[Data in this exercise Boundary: Start]
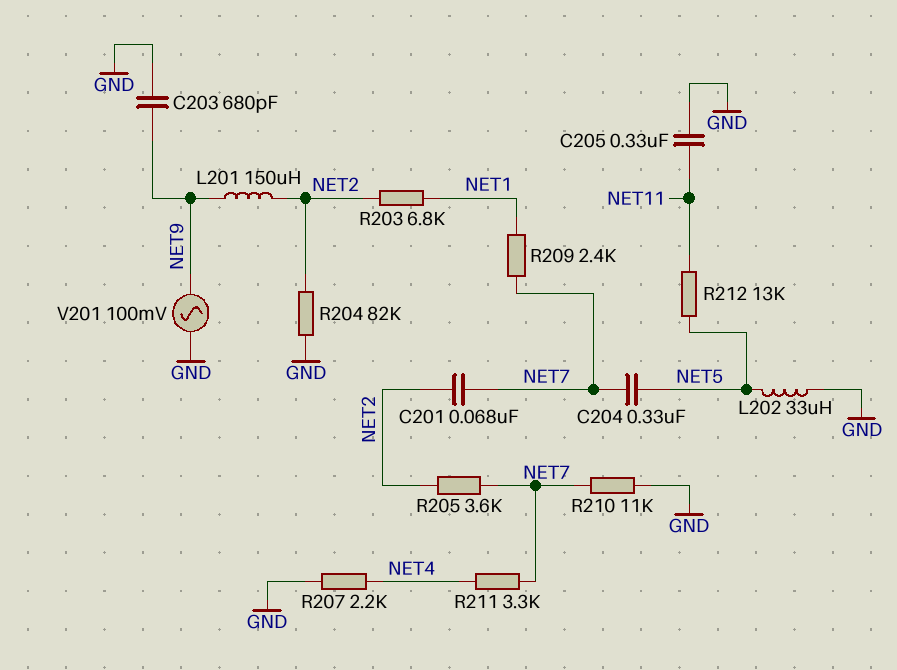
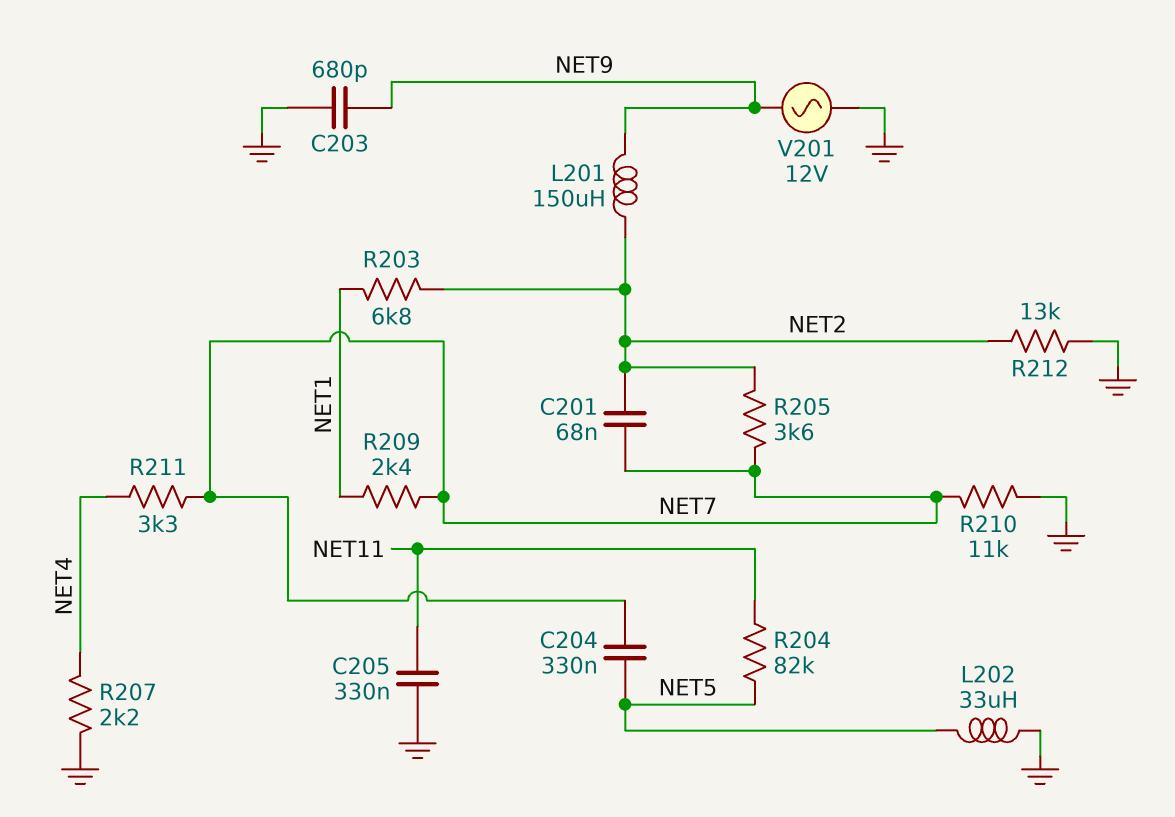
R204: 82k (GND, NET2) -> 82k (NET5, NET11)
R212: 13k (NET5, NET11) -> 13k (GND, NET2)
V201: AC 100mV (GND, NET9) -> AC 12V (GND, NET9)

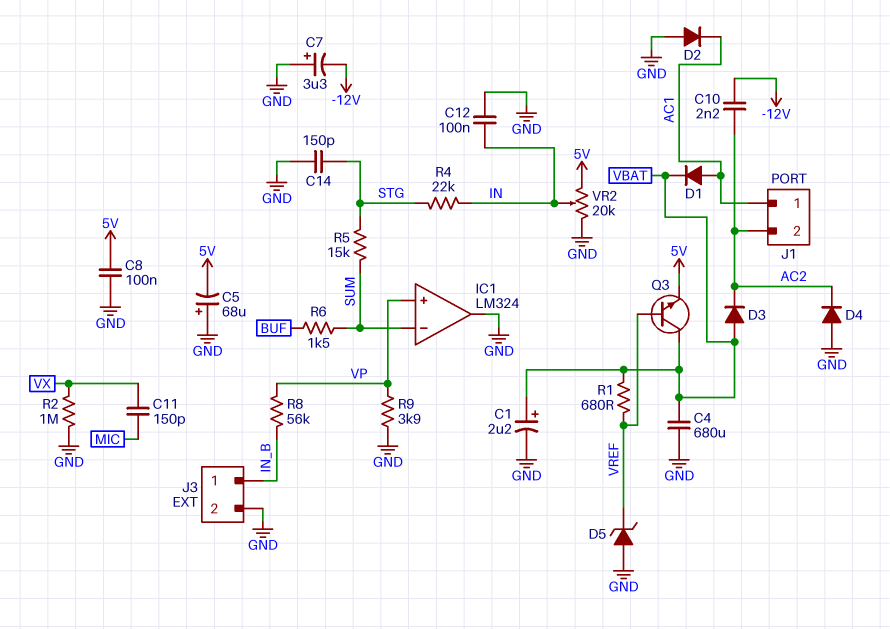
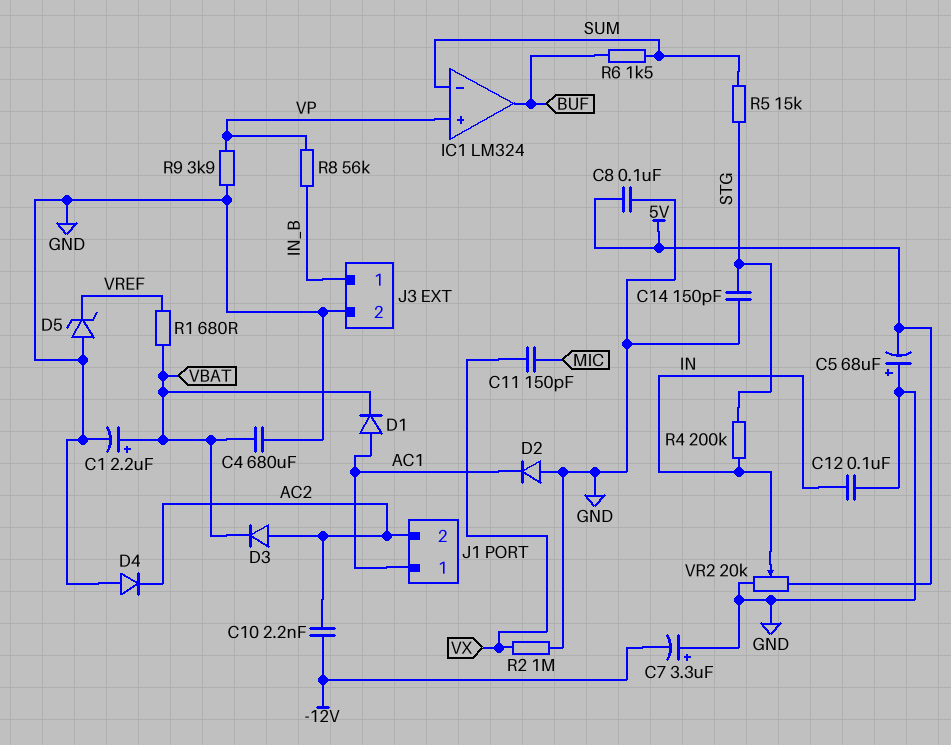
D3: diode (A VBAT, K AC2) -> diode (A AC2, K VBAT)
IC1 pin out: GND -> BUF
Q3: NPN (B VREF, C VBAT, E 5V) -> none
R4: 22k (IN, STG) -> 200k (IN, STG)

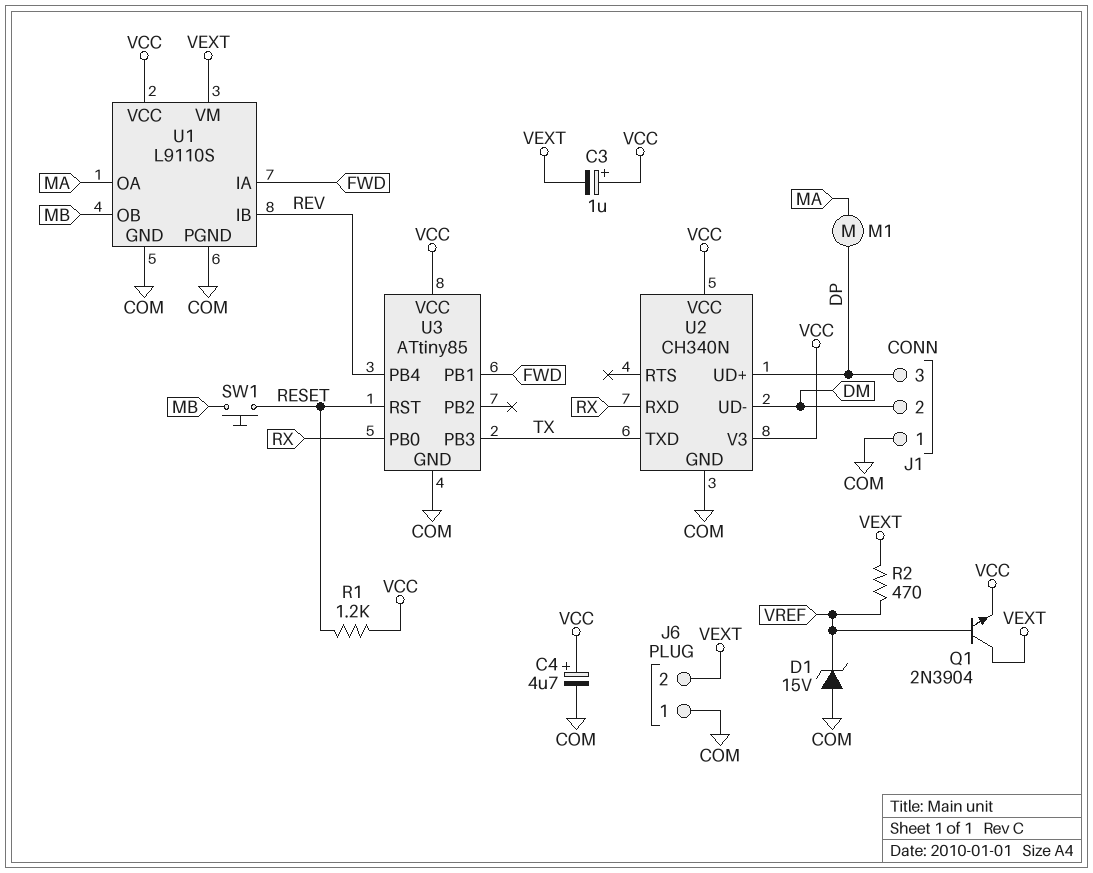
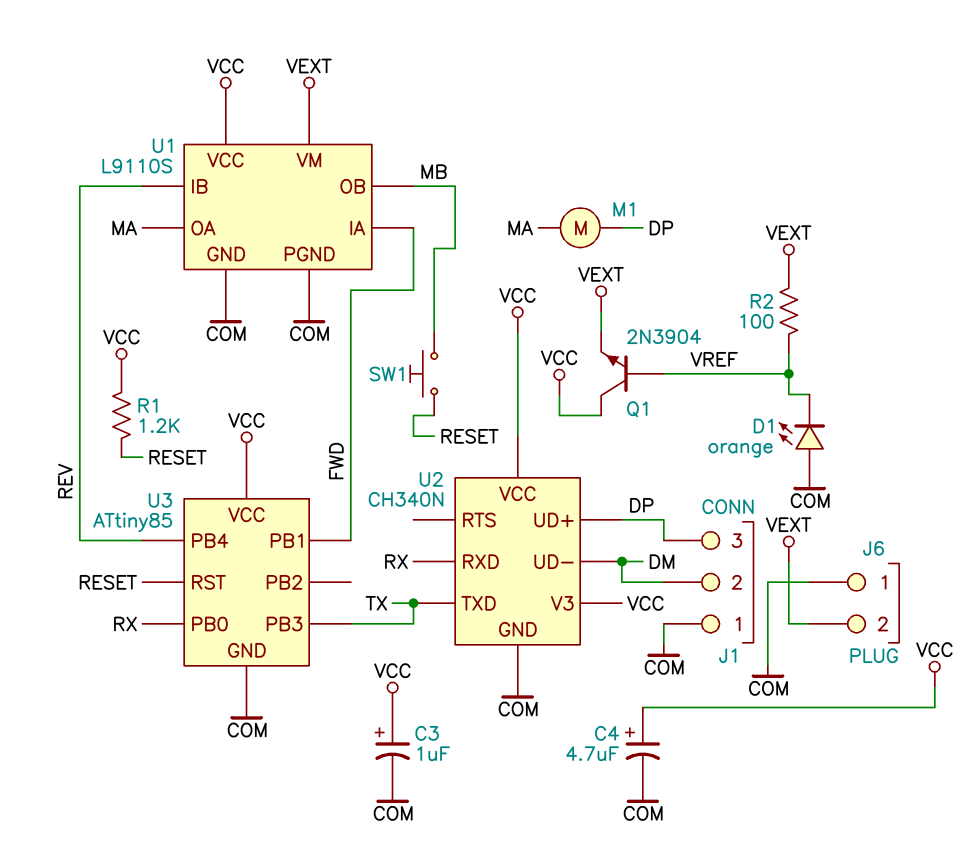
C3: 1uF (plus VCC, minus VEXT) -> 1uF (plus VCC, minus COM)
D1: zener 15V (A COM, K VREF) -> LED orange (A COM, K VREF)
Q1: NPN 2N3904 (B VREF, C VEXT, E VCC) -> NPN 2N3904 (B VREF, C VCC, E VEXT)
R2: 470 (VEXT, VREF) -> 100 (VEXT, VREF)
[Data in this exercise Boundary: End]
--- Work order ---
Every line from the top of the entries through the line that holds "D1: zener 15V" is to be quoted exactly, please, and nothing else; omit the pictures.

--- Result of the task ---
R204: 82k (GND, NET2) -> 82k (NET5, NET11)
R212: 13k (NET5, NET11) -> 13k (GND, NET2)
V201: AC 100mV (GND, NET9) -> AC 12V (GND, NET9)

D3: diode (A VBAT, K AC2) -> diode (A AC2, K VBAT)
IC1 pin out: GND -> BUF
Q3: NPN (B VREF, C VBAT, E 5V) -> none
R4: 22k (IN, STG) -> 200k (IN, STG)

C3: 1uF (plus VCC, minus VEXT) -> 1uF (plus VCC, minus COM)
D1: zener 15V (A COM, K VREF) -> LED orange (A COM, K VREF)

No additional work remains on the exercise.